### AIM OF THE TASK
Could the data below be printed out exactly, with the pictures left out?

[Collected data entries]
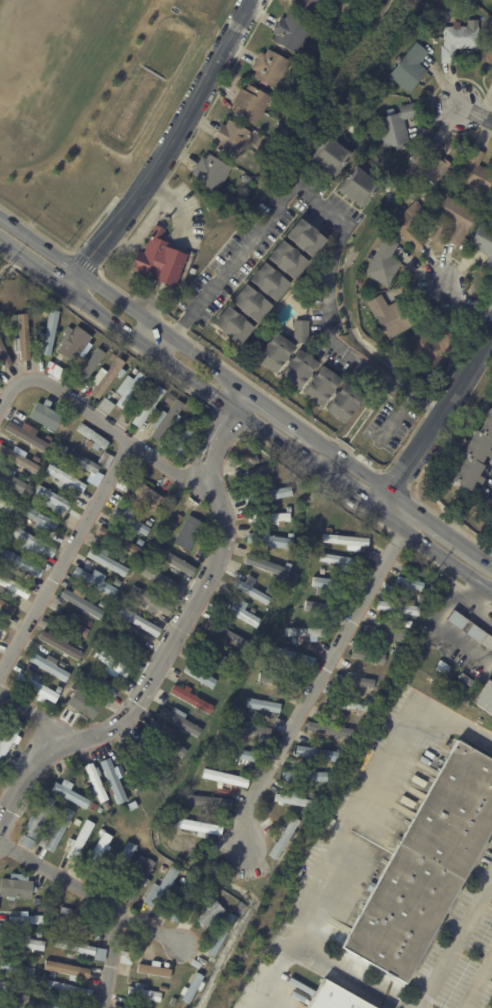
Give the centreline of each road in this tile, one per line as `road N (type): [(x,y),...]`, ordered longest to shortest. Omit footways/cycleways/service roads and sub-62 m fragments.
road 1 (secondary): [(491,562),(0,214)]
road 2 (secondary): [(0,240),(491,587)]
road 3 (residential): [(246,861),(253,791),(414,505)]
road 4 (residential): [(68,287),(160,161),(252,0)]
road 5 (residential): [(380,507),(491,329)]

### ANSWER TO THIS PROBLEM
Give the centreline of each road in this tile, one per line as `road N (type): [(x,y),...]`, ordered longest to shortest. Omit footways/cycleways/service roads and sub-62 m fragments.
road 1 (secondary): [(491,562),(0,214)]
road 2 (secondary): [(0,240),(491,587)]
road 3 (residential): [(246,861),(253,791),(414,505)]
road 4 (residential): [(68,287),(160,161),(252,0)]
road 5 (residential): [(380,507),(491,329)]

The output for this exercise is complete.